Region labeling records:
▼▼▼

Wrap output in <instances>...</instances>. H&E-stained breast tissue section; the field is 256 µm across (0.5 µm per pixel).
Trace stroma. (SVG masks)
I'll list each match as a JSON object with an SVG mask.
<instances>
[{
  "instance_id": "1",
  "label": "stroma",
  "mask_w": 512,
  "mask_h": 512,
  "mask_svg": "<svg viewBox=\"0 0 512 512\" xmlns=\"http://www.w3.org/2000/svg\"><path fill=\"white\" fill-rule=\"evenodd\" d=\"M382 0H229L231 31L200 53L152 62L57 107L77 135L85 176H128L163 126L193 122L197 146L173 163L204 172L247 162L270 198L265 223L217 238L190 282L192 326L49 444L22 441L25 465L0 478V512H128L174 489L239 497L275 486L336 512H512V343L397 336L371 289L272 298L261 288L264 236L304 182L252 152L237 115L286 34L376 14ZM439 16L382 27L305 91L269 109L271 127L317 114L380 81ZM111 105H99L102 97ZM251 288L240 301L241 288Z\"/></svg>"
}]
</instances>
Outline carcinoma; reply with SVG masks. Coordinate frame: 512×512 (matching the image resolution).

▲▲▲
▼▼▼

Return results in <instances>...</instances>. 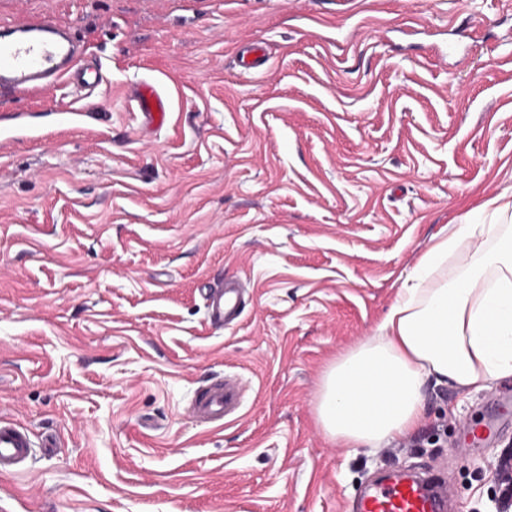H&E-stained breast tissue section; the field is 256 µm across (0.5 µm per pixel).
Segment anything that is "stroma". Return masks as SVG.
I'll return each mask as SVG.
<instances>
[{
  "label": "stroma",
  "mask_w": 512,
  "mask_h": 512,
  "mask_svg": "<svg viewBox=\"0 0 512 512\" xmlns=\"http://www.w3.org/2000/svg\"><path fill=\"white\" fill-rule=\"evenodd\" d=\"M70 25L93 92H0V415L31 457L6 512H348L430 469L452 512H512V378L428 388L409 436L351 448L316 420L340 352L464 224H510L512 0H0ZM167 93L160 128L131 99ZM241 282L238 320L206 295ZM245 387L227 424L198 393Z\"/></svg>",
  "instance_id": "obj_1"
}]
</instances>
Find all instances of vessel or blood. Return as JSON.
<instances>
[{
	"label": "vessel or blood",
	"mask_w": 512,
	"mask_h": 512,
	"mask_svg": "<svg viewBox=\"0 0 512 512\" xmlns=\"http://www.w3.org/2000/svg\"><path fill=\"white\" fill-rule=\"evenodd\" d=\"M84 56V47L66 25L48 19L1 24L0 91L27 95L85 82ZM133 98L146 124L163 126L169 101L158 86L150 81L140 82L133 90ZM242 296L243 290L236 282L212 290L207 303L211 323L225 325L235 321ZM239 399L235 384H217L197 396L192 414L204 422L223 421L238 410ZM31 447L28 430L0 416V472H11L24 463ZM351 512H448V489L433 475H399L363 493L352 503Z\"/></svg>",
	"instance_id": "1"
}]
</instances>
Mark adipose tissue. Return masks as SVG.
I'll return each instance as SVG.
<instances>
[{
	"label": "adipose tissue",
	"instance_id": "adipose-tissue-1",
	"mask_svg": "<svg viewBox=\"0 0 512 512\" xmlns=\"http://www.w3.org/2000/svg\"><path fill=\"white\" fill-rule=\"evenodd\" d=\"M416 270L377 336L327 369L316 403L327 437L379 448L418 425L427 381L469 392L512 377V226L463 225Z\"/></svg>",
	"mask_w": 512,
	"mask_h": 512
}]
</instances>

▲▲▲
▼▼▼

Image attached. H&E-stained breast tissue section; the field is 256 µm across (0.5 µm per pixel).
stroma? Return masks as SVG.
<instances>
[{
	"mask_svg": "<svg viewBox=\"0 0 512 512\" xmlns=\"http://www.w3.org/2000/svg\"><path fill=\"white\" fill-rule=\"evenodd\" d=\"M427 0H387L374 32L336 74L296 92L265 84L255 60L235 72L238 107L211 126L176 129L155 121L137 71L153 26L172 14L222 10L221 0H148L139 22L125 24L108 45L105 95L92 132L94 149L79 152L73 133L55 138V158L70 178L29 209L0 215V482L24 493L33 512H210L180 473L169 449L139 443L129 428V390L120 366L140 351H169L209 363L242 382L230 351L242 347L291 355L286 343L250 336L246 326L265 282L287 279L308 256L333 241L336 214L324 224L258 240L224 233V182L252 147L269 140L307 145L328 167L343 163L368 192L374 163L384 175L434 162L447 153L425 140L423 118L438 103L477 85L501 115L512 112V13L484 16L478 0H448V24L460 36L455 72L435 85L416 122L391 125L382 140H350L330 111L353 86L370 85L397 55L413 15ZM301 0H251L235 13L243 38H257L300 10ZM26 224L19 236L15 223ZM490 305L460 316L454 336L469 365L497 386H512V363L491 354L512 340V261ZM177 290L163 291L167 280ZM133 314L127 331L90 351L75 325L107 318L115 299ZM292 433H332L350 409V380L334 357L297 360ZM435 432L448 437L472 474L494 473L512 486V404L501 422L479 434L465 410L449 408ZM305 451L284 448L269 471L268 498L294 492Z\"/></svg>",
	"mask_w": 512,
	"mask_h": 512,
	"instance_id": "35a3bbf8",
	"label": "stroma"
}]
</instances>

▲▲▲

> What you need to do: Among the lines above, find the one with "Wrap output in" and the one with "Outline carcinoma; reply". Quote both and everything between them, exactly.

> Expected answer:
Wrap output in <instances>...</instances>. H&E-stained breast tissue section; the field is 256 µm across (0.5 µm per pixel).
Trace stroma. (SVG masks)
I'll list each match as a JSON object with an SVG mask.
<instances>
[{
  "instance_id": "1",
  "label": "stroma",
  "mask_w": 512,
  "mask_h": 512,
  "mask_svg": "<svg viewBox=\"0 0 512 512\" xmlns=\"http://www.w3.org/2000/svg\"><path fill=\"white\" fill-rule=\"evenodd\" d=\"M382 0H229L231 31L200 53L152 62L57 107L77 135L85 176H128L163 126L193 122L197 146L173 163L204 172L247 162L270 198L265 223L217 238L190 282L192 326L49 444L22 441L25 465L0 478V512H128L174 489L239 497L275 486L336 512H512V343L397 336L371 289L272 298L261 288L264 236L304 182L252 152L237 115L286 34L376 14ZM439 16L382 27L305 91L269 109L271 127L317 114L380 81ZM111 105H99L102 97ZM251 288L240 301L241 288Z\"/></svg>"
}]
</instances>
Outline carcinoma; reply with SVG masks. Coordinate frame: 512×512 (matching the image resolution).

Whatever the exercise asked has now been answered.